- Exercise objective
Write out the data again exactly, skipping every picture.

- Records provided
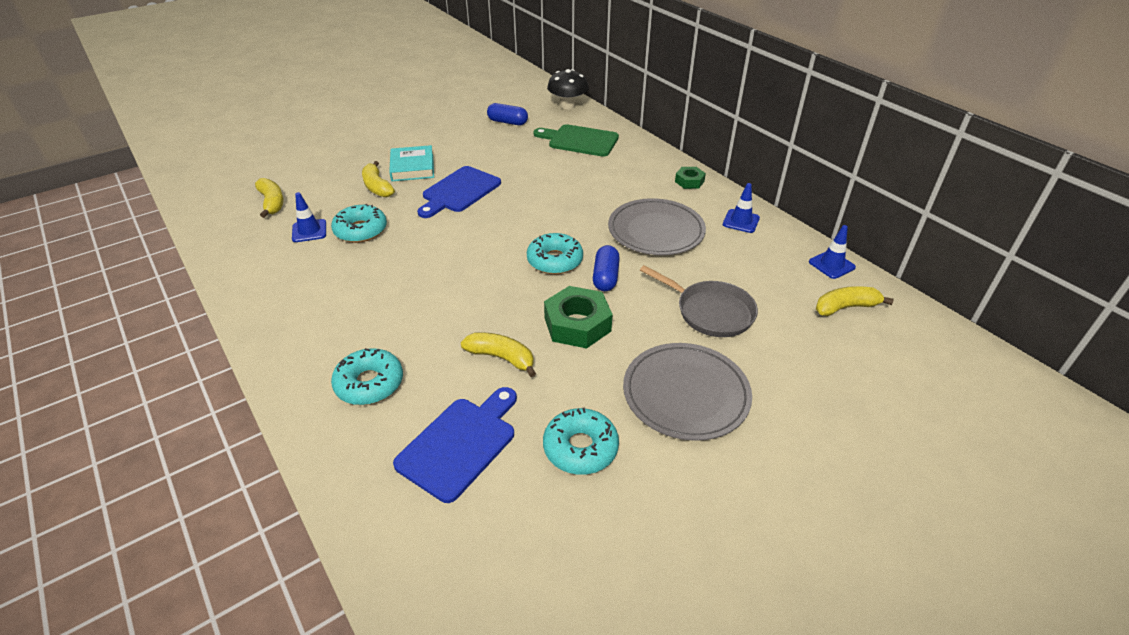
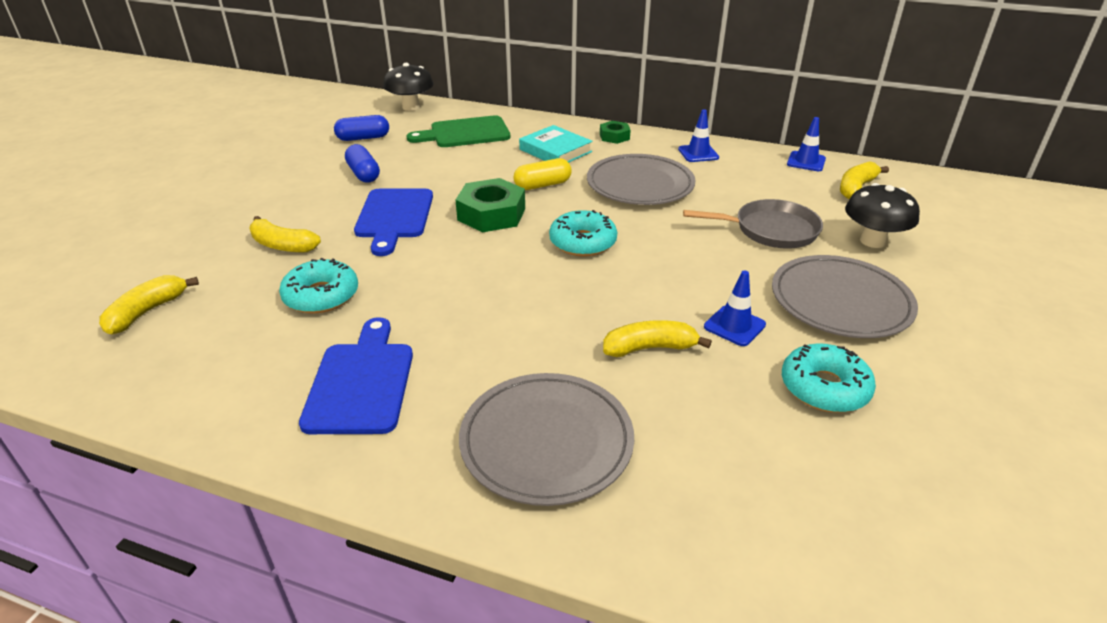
camera: 35 degrees left, 5 degrees down
(272, 203) = (147, 312): yellow banana -> yellow banana turned 90 degrees counterclockwise
(309, 231) = (248, 322): blue traffic cone -> blue traffic cone (734, 326)
(369, 383) = (546, 441): turquoise donut -> grey plate
(412, 167) = (303, 212): turquoise book -> turquoise book (555, 151)
(460, 444) = (720, 445): blue cutting board -> blue cutting board (361, 382)
(577, 324) = (678, 287): green nut -> green nut (491, 214)
(583, 204) = (542, 185): none -> yellow capsule
(605, 277) = (648, 238): blue capsule -> blue capsule (363, 174)
(788, 360) = (872, 241): none -> black mushroom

- Result for this task
camera: 35 degrees left, 5 degrees down
(272, 203) = (147, 312): yellow banana -> yellow banana turned 90 degrees counterclockwise
(309, 231) = (248, 322): blue traffic cone -> blue traffic cone (734, 326)
(369, 383) = (546, 441): turquoise donut -> grey plate
(412, 167) = (303, 212): turquoise book -> turquoise book (555, 151)
(460, 444) = (720, 445): blue cutting board -> blue cutting board (361, 382)
(577, 324) = (678, 287): green nut -> green nut (491, 214)
(583, 204) = (542, 185): none -> yellow capsule
(605, 277) = (648, 238): blue capsule -> blue capsule (363, 174)
(788, 360) = (872, 241): none -> black mushroom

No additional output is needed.